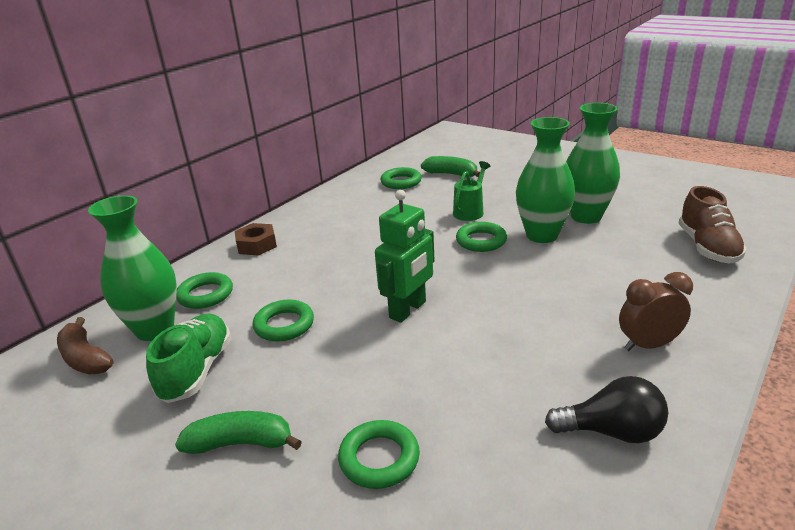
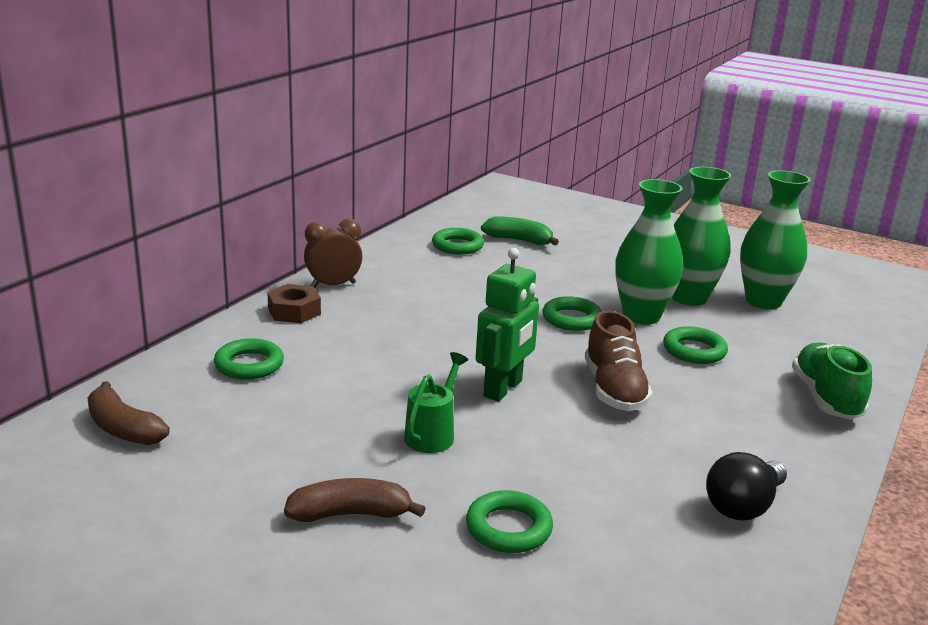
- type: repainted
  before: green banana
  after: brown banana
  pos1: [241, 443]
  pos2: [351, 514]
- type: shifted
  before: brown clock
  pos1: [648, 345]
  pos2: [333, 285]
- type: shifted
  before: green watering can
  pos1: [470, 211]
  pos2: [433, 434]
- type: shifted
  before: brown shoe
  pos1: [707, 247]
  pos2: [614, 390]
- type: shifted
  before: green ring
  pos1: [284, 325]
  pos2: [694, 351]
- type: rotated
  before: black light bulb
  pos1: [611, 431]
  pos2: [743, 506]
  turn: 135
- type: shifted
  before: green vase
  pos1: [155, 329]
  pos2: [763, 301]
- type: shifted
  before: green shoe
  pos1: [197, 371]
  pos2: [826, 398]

◆ Assignment
Output the whole listing without change. Any picture is to be left out.

◆ Exercise solution
- type: repainted
  before: green banana
  after: brown banana
  pos1: [241, 443]
  pos2: [351, 514]
- type: shifted
  before: brown clock
  pos1: [648, 345]
  pos2: [333, 285]
- type: shifted
  before: green watering can
  pos1: [470, 211]
  pos2: [433, 434]
- type: shifted
  before: brown shoe
  pos1: [707, 247]
  pos2: [614, 390]
- type: shifted
  before: green ring
  pos1: [284, 325]
  pos2: [694, 351]
- type: rotated
  before: black light bulb
  pos1: [611, 431]
  pos2: [743, 506]
  turn: 135
- type: shifted
  before: green vase
  pos1: [155, 329]
  pos2: [763, 301]
- type: shifted
  before: green shoe
  pos1: [197, 371]
  pos2: [826, 398]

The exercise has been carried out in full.